INSTRUCTIONS FOR THE TASK -
Your job is to set down the stretch of entries that opens with the line containing "yellow egg: 2 -> 0" and closes with the line containing "green nut: 6 -> 3". Keep both end lines, copy each exactly, and add nothing.

RECORD EXCERPTS -
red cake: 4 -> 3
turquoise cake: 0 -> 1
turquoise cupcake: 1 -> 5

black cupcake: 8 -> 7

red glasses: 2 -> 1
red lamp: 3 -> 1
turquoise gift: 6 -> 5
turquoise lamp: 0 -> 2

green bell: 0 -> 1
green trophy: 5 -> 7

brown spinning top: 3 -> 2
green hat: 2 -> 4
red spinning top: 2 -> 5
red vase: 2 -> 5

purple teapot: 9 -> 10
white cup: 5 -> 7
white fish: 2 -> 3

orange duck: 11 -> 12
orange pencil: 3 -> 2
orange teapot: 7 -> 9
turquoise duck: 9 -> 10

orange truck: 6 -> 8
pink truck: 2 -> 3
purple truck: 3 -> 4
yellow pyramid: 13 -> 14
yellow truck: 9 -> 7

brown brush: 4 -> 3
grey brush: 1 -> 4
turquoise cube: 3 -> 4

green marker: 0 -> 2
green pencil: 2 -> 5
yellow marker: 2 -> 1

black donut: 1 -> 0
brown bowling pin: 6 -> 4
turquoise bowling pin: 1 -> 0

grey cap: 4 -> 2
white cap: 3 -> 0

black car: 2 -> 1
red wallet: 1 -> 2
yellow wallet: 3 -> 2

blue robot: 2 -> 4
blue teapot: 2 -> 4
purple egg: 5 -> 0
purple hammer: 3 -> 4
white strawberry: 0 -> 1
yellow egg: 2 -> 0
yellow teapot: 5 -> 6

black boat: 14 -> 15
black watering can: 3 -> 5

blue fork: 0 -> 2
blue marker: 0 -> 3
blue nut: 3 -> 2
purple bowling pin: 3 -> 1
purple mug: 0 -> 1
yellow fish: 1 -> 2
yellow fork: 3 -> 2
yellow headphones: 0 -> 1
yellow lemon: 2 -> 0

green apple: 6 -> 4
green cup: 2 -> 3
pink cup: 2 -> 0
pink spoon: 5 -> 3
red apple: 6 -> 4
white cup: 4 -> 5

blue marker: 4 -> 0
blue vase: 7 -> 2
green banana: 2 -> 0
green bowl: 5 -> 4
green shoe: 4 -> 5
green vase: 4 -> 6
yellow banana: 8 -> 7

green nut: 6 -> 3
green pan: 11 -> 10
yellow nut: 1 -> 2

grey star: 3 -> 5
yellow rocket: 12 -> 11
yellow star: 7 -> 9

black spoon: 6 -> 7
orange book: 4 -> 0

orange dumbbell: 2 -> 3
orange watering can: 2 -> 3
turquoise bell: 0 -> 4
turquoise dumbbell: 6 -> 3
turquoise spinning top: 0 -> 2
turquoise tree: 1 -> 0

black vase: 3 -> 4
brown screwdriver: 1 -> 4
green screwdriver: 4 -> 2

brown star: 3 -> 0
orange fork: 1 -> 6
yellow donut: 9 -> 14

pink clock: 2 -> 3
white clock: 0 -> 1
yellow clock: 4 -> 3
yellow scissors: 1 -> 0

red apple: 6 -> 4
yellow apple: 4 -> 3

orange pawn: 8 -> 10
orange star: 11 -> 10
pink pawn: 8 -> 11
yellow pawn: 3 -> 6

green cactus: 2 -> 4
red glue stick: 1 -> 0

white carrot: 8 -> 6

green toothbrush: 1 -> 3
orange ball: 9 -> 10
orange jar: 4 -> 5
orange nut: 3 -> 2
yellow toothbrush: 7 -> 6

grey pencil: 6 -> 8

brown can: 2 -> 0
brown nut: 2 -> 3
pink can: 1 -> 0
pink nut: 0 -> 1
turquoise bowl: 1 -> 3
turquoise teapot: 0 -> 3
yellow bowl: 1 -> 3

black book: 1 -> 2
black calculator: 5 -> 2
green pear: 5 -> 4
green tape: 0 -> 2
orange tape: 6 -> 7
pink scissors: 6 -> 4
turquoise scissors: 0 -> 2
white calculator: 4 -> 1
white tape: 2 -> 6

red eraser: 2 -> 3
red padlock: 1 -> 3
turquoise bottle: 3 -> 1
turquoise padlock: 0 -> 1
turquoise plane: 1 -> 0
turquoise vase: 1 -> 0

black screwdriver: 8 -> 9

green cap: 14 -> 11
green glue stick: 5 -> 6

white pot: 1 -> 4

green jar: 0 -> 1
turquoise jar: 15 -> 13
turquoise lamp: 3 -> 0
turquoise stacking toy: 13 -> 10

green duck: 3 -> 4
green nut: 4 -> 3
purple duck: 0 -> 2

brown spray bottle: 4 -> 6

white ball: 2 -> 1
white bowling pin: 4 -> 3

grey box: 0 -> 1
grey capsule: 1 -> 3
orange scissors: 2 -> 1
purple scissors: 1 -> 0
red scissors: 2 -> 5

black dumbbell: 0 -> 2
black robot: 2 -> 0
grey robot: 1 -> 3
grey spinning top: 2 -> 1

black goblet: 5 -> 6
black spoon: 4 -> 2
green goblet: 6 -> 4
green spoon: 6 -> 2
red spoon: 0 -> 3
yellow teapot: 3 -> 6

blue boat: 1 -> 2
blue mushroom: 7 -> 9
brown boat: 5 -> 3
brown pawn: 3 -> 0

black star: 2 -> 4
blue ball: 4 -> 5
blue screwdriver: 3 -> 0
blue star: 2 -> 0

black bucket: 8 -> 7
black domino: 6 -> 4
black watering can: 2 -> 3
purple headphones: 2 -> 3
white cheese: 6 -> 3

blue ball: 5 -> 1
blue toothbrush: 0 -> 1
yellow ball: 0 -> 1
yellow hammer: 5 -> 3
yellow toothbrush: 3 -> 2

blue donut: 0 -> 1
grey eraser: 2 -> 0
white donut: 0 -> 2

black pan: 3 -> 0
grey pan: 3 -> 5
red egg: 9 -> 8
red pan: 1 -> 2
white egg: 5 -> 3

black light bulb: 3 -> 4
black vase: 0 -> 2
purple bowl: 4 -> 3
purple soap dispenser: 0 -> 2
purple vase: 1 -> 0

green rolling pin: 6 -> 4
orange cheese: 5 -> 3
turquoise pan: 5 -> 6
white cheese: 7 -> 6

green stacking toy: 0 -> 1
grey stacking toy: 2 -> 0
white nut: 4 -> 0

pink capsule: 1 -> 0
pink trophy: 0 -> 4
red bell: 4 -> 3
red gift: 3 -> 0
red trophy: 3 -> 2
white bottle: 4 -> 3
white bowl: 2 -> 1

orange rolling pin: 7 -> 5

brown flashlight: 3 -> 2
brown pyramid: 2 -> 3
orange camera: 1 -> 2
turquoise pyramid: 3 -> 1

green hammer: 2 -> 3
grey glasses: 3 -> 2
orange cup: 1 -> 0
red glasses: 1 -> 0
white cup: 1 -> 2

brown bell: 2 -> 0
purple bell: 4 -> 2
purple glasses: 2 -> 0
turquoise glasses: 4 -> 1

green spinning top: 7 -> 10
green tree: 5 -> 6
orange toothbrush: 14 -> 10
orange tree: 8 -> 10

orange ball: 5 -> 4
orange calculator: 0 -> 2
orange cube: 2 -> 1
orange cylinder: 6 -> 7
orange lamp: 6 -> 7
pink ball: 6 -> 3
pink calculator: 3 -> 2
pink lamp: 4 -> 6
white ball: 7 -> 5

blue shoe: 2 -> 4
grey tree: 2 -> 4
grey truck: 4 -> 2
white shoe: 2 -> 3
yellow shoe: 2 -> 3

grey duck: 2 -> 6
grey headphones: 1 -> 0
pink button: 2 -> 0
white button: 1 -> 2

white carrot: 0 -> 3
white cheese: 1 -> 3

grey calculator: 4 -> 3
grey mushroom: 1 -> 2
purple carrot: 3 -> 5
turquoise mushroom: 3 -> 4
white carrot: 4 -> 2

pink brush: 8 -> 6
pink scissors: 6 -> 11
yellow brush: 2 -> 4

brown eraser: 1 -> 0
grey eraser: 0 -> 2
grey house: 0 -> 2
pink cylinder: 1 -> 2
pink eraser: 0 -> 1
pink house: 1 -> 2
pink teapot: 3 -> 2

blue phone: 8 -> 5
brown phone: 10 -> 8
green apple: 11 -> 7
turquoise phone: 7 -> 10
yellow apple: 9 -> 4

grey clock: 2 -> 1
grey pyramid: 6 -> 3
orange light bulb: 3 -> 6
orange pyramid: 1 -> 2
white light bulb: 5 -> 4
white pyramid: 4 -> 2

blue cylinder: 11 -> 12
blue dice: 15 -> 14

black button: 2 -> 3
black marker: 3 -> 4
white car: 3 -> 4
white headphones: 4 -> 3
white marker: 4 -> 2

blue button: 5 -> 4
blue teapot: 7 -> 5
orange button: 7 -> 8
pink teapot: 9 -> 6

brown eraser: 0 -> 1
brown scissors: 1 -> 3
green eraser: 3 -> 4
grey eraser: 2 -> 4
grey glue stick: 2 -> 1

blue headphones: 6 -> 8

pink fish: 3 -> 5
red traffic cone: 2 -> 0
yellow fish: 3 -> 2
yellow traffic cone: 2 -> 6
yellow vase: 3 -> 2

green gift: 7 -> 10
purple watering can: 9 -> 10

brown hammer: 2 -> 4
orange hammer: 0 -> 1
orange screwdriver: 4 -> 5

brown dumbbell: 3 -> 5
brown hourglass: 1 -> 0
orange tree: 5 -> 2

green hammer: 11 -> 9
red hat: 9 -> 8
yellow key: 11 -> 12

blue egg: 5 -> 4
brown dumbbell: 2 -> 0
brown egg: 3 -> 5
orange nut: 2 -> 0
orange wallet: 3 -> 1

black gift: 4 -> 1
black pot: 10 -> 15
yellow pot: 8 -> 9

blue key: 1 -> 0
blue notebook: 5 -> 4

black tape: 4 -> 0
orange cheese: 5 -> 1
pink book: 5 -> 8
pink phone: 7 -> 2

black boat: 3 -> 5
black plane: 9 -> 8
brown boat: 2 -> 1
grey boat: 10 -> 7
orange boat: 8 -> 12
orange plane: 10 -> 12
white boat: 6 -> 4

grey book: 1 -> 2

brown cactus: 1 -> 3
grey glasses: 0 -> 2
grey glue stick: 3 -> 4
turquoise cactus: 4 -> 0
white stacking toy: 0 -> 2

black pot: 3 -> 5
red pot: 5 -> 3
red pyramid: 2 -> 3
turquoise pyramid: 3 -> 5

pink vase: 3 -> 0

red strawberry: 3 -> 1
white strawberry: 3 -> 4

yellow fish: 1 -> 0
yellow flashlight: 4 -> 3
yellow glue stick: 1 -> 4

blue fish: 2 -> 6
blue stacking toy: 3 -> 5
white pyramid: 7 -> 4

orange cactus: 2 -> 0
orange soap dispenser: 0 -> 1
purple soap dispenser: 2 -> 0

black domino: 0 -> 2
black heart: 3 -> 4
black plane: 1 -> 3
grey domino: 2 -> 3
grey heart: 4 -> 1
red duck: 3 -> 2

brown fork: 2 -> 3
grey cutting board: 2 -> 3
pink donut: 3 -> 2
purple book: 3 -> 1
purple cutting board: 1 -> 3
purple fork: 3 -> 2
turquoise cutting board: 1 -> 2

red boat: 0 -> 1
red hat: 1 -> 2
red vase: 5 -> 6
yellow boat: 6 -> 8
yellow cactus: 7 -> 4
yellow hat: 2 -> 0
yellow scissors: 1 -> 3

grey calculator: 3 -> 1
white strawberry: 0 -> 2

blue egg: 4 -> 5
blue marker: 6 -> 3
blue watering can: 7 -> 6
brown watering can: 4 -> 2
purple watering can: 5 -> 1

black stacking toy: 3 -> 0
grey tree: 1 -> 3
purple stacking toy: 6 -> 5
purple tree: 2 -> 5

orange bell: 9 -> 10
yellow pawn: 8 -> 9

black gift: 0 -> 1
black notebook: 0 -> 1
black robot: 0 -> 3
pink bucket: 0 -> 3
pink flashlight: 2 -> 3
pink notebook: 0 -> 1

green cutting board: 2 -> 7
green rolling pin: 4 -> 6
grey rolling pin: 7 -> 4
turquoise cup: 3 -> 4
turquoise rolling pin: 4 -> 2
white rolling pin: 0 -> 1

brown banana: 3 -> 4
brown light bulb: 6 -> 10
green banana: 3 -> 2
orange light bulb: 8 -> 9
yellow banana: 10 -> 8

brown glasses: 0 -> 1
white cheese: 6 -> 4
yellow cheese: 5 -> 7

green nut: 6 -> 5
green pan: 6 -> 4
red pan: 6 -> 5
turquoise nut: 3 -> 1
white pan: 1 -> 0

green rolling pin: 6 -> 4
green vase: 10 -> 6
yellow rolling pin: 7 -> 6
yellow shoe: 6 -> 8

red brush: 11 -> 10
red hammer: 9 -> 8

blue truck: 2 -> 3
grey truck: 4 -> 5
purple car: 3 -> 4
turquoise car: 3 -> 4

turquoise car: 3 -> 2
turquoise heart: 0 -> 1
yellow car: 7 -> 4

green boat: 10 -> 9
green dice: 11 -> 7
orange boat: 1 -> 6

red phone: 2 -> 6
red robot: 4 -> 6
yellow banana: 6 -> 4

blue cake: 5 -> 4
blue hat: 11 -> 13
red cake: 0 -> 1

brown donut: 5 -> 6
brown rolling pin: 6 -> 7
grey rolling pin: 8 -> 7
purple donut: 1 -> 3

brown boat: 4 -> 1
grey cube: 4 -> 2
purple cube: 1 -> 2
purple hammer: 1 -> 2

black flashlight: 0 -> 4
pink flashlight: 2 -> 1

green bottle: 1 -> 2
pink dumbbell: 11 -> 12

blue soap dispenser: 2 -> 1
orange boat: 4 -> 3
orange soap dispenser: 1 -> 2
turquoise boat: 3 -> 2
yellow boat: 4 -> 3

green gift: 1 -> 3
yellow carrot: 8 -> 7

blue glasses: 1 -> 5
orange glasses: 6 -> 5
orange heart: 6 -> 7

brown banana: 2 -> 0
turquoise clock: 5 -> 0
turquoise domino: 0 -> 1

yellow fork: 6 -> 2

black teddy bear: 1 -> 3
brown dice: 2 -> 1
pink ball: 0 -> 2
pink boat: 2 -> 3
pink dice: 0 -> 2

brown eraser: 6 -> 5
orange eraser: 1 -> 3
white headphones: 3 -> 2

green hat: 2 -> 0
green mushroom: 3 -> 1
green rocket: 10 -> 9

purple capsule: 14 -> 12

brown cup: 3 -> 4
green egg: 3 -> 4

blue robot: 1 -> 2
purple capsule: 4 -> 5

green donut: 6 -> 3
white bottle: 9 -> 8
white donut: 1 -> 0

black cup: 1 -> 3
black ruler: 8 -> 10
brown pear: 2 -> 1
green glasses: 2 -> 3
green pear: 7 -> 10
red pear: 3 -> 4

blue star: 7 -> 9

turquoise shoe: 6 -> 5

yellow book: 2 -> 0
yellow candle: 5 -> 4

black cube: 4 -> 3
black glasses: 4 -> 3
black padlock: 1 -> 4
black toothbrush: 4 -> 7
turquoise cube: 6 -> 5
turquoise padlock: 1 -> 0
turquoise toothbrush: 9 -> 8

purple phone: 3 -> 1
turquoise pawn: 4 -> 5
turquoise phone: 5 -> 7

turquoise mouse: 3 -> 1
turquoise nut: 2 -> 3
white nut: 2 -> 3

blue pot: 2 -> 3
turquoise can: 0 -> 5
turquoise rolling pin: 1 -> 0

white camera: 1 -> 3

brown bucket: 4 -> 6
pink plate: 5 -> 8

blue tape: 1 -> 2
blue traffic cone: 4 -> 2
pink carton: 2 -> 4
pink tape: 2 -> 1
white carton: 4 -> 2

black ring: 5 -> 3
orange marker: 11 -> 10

SOLVED PROBLEM -
yellow egg: 2 -> 0
yellow teapot: 5 -> 6

black boat: 14 -> 15
black watering can: 3 -> 5

blue fork: 0 -> 2
blue marker: 0 -> 3
blue nut: 3 -> 2
purple bowling pin: 3 -> 1
purple mug: 0 -> 1
yellow fish: 1 -> 2
yellow fork: 3 -> 2
yellow headphones: 0 -> 1
yellow lemon: 2 -> 0

green apple: 6 -> 4
green cup: 2 -> 3
pink cup: 2 -> 0
pink spoon: 5 -> 3
red apple: 6 -> 4
white cup: 4 -> 5

blue marker: 4 -> 0
blue vase: 7 -> 2
green banana: 2 -> 0
green bowl: 5 -> 4
green shoe: 4 -> 5
green vase: 4 -> 6
yellow banana: 8 -> 7

green nut: 6 -> 3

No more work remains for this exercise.